### DESCRIPTION OF THE TASK
If a line in the records below contains "plate", copy that line.

### DATA

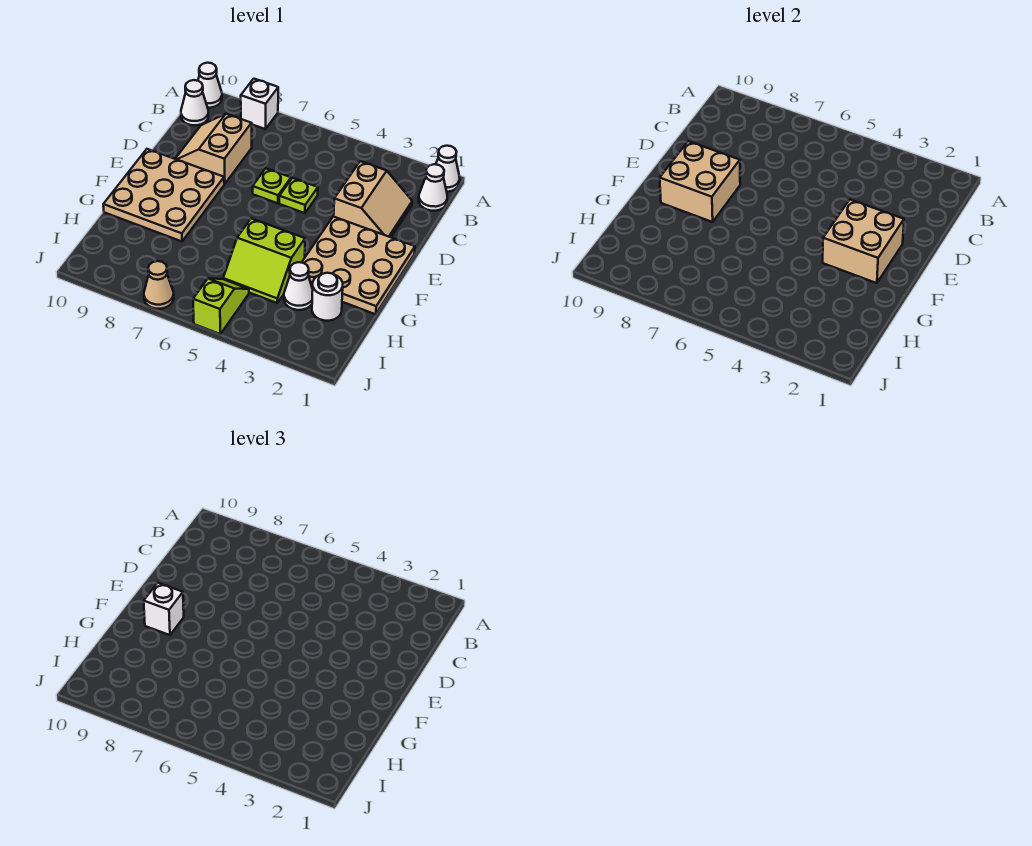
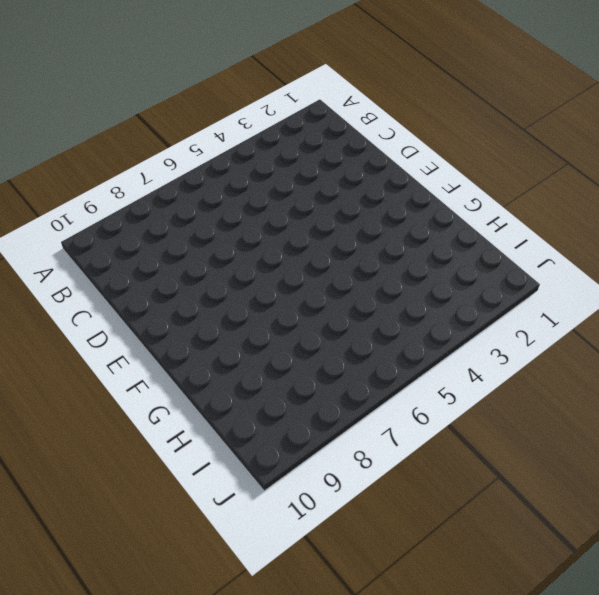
none -> white cone A1 level 1
none -> white brick A8 level 1
none -> white cone A10 level 1

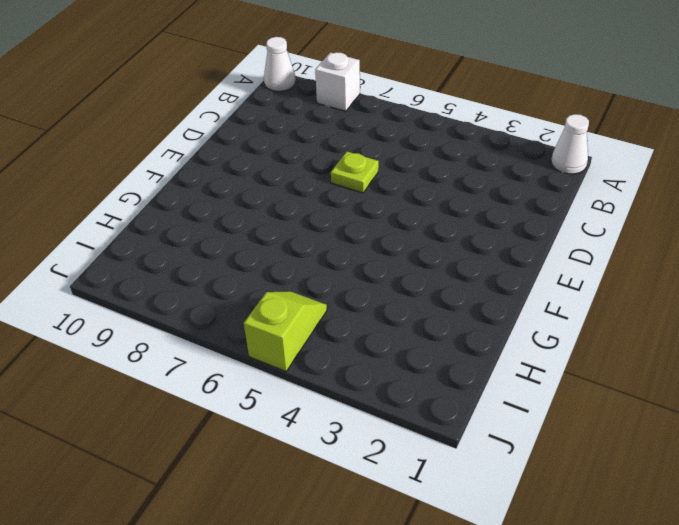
none -> white cone B1 level 1
none -> white cone B10 level 1
none -> tan slope C2:D3 level 1 top 3

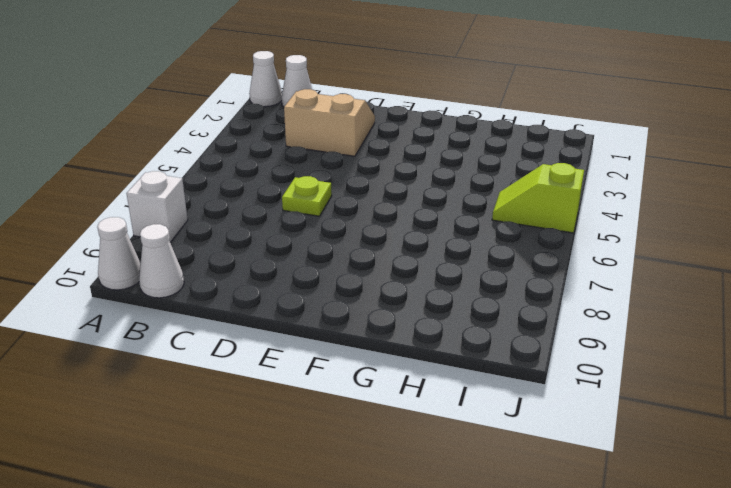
none -> tan slope C8:D9 level 1 top 8
none -> lime plate D5 level 1
none -> tan plate E1:G3 level 1

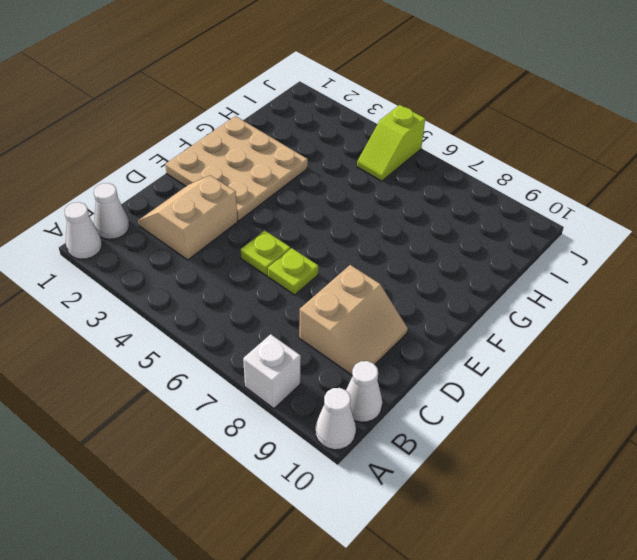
none -> tan plate E8:G10 level 1
none -> lime slope G4:H5 level 1 top G
none -> white round brick H2 level 1

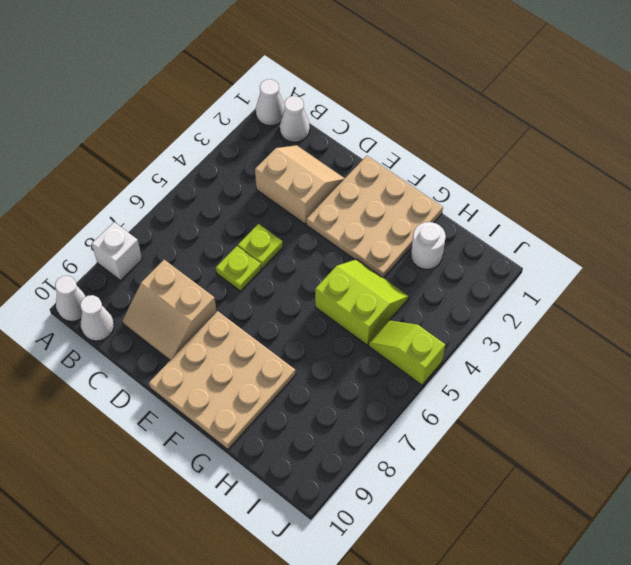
lime slope G4:H5 level 1 top 5 -> lime slope G4:H5 level 1 top G
none -> white cone H3 level 1
none -> tan cone J7 level 1
none -> tan brick E2:F3 level 2

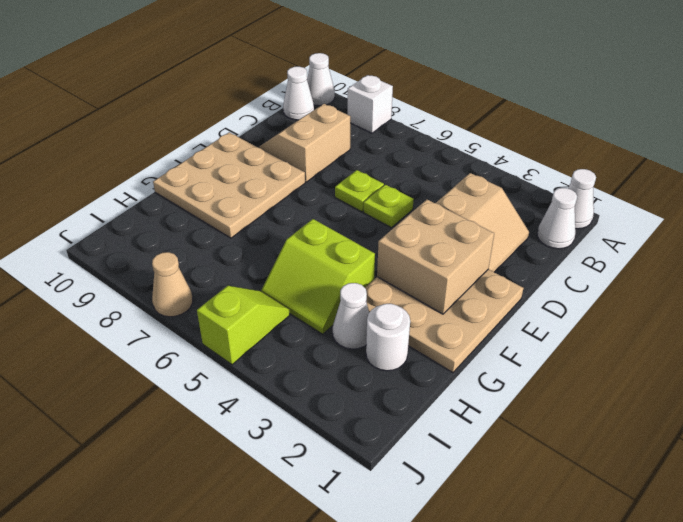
none -> tan brick E8:F9 level 2
none -> white brick F9 level 3

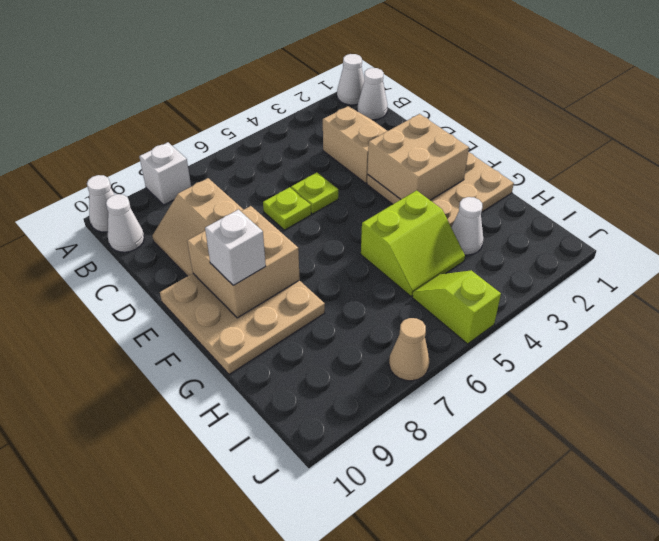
none -> white round brick H2 level 1

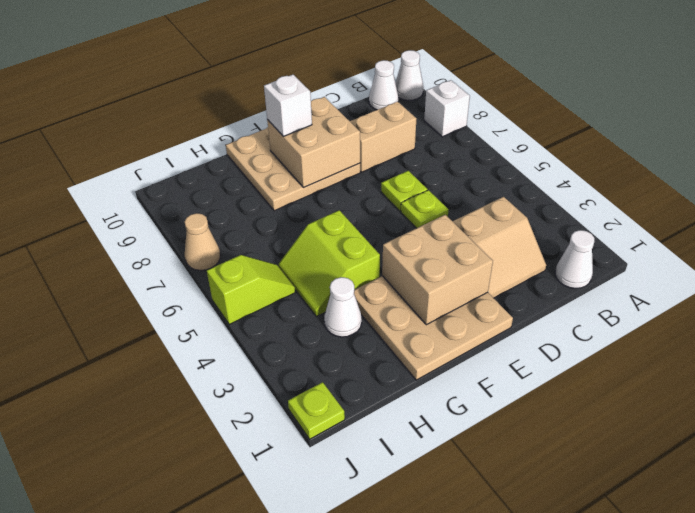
lime plate J1 level 1 -> none
none -> white cone A1 level 1
none -> white round brick H2 level 1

### ANSWER BOX
none -> lime plate D5 level 1
none -> tan plate E1:G3 level 1
none -> tan plate E8:G10 level 1
lime plate J1 level 1 -> none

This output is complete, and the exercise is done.